**Your goal**
In the data that follows, how many lines contain the word "turned"? Give only that number.
═════ Dataset records
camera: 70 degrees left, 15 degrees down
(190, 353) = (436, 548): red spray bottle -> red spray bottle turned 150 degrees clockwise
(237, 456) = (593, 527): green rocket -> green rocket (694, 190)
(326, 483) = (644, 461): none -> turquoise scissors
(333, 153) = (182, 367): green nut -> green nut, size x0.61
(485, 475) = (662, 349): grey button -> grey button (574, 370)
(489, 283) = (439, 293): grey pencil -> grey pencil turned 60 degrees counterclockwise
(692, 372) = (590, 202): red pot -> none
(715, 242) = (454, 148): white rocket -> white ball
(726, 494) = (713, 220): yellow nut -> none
══════════
═════ Dataset records
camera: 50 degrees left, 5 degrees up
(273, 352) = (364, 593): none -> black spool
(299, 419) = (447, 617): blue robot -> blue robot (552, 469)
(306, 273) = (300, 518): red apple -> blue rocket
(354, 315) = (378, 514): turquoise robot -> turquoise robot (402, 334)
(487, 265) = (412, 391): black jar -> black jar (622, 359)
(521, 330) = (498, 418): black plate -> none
══════════
═════ Dataset records
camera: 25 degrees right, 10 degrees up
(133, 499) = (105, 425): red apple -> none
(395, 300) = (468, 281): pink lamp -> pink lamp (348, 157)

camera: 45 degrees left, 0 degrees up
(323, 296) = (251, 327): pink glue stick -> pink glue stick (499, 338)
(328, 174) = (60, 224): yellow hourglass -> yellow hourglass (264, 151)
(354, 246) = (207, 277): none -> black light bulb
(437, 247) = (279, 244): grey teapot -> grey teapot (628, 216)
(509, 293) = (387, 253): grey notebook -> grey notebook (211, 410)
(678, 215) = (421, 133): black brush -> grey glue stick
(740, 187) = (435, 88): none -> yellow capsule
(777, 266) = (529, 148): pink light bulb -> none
══════════
**Response for this exercise**
2